- What this task involves: Among these entries, how many lines contain "none"? Say the number and nothing else.

Detected change data
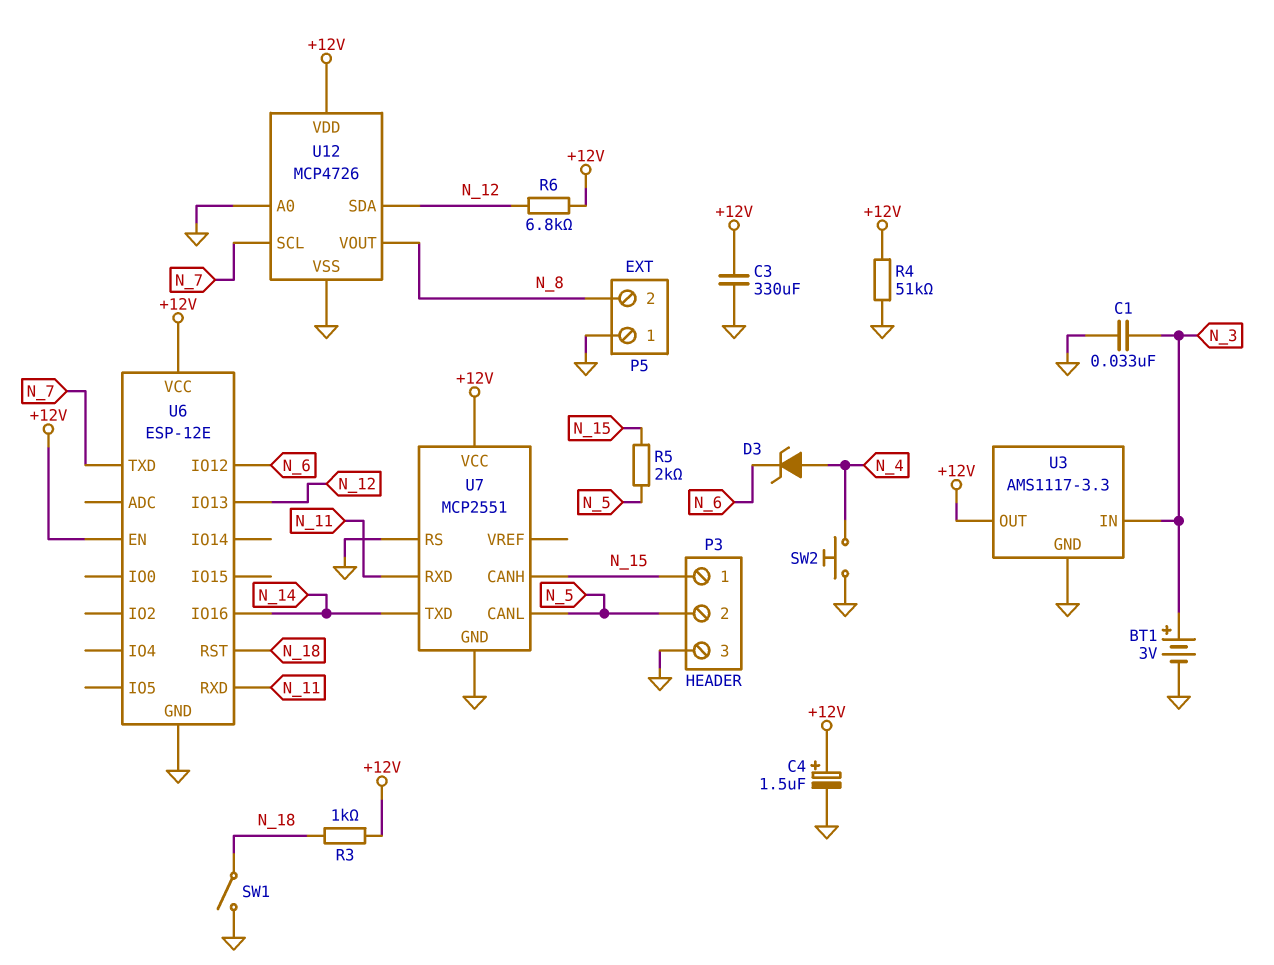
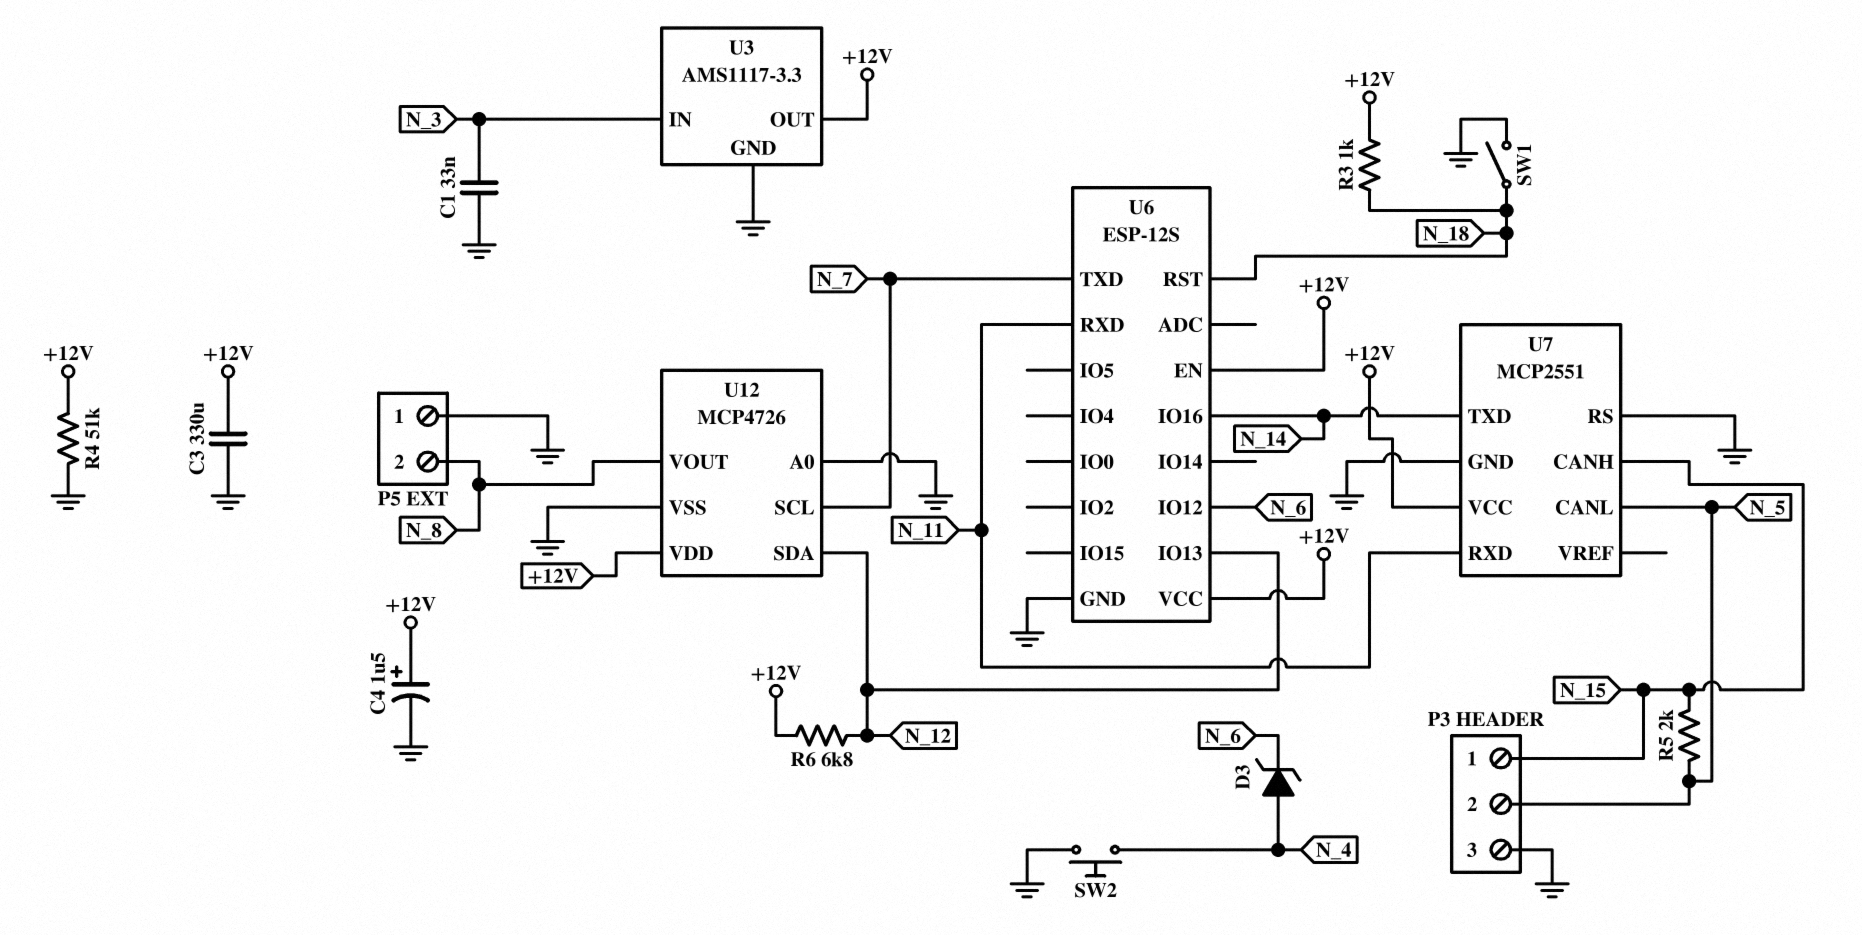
BT1: 3V (plus N_3, minus GND) -> none
U6: ESP-12E -> ESP-12S

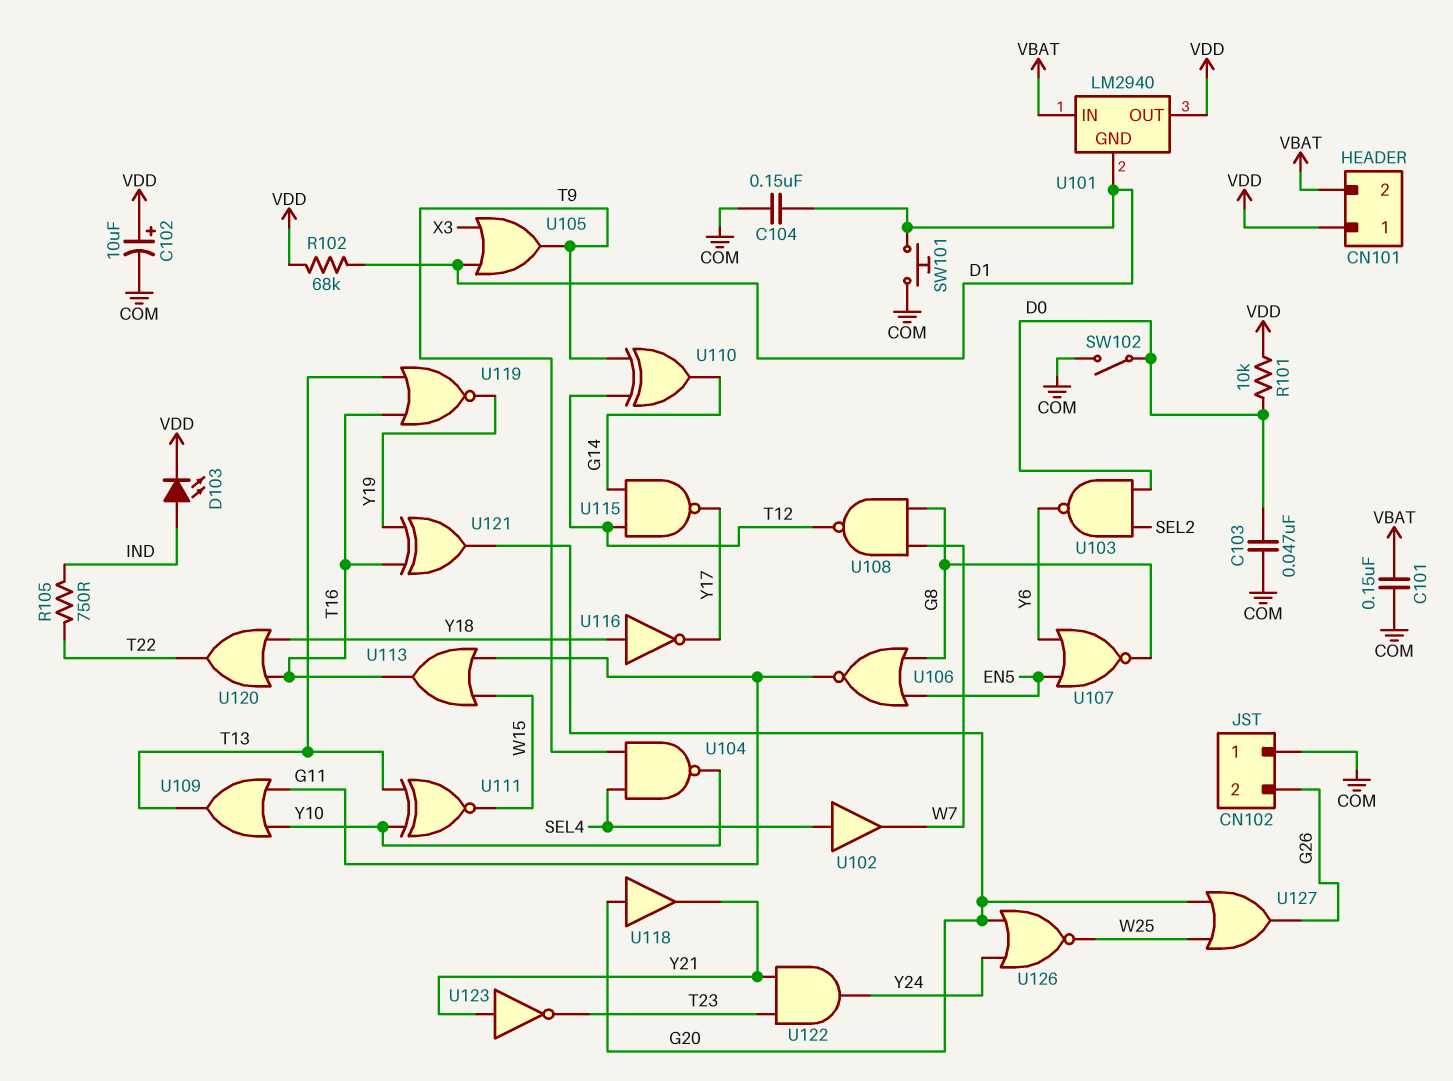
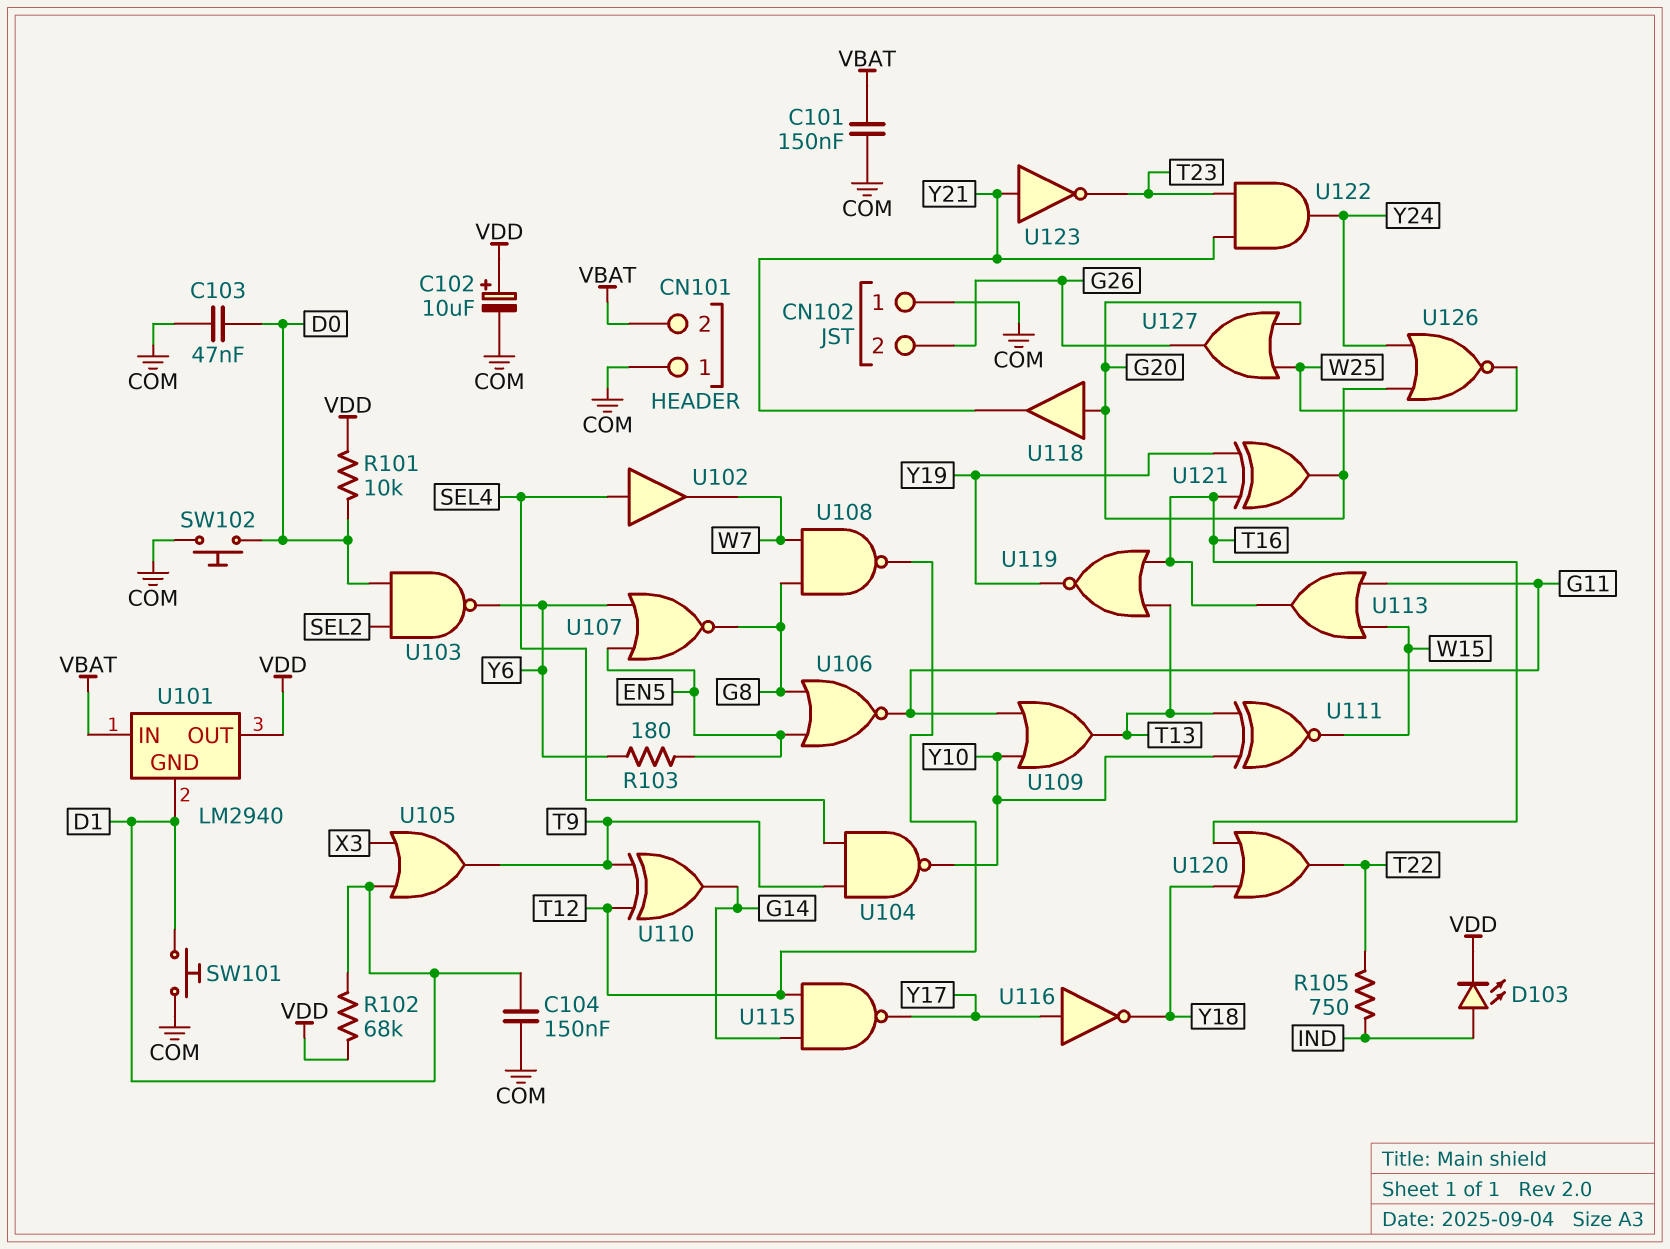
CN101 pin 1: VDD -> COM
R103: none -> 180 (EN5, Y6)
SW102: switch (COM, D0) -> button (COM, D0)
U116: NOT (in Y18, out Y17) -> NOT (in Y17, out Y18)

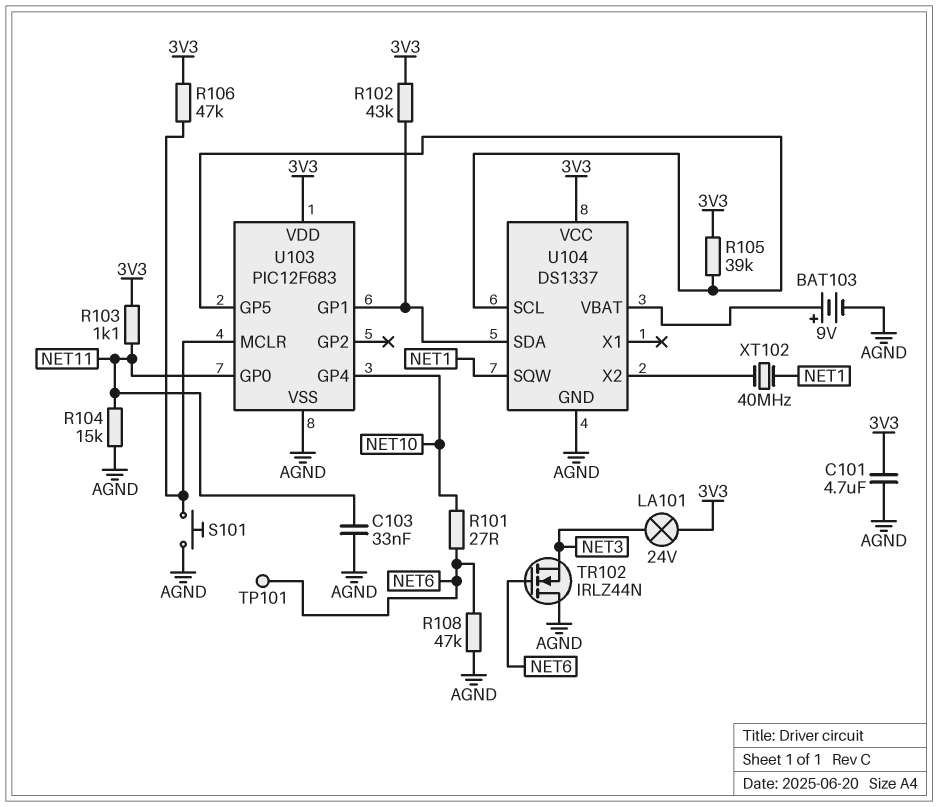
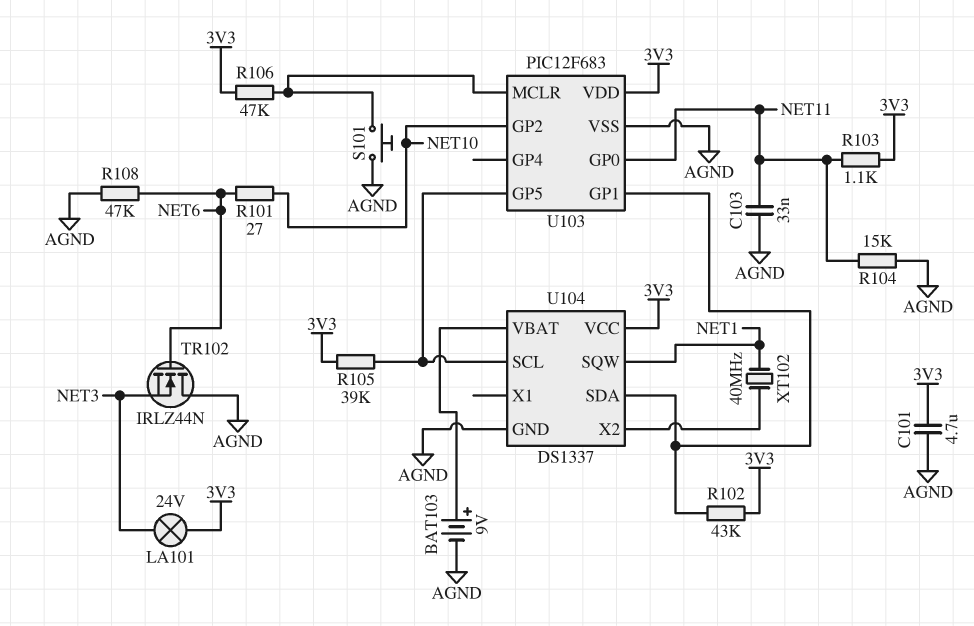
TP101: test point (NET6) -> none
U103 pin GP2: none -> NET10
U103 pin GP4: NET10 -> none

- Exercise answer: 5